| WHAT YOU NEED TO DO |
An exact transcription of all the data is required; the pictures are to be left out.

| DATA PROVIDED |
====

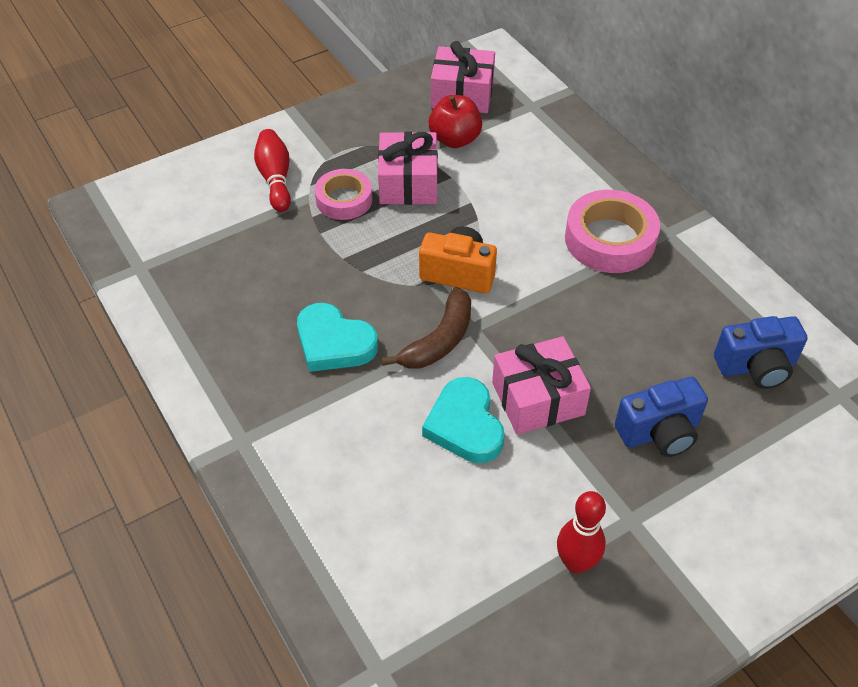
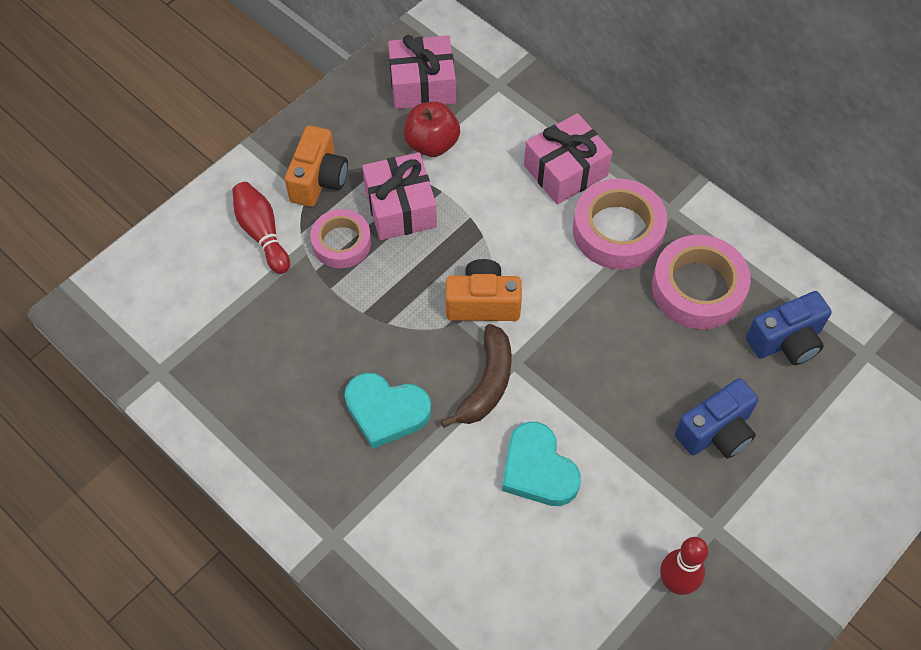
camera: 15 degrees left, 10 degrees up
pink gift [492,336,591,435] -> pink gift moved to [524,113,613,205]
none -> orange camera [285,126,348,207]
none -> pink tape [652,235,751,329]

====

| YOUR RESPONSE |
camera: 15 degrees left, 10 degrees up
pink gift [492,336,591,435] -> pink gift moved to [524,113,613,205]
none -> orange camera [285,126,348,207]
none -> pink tape [652,235,751,329]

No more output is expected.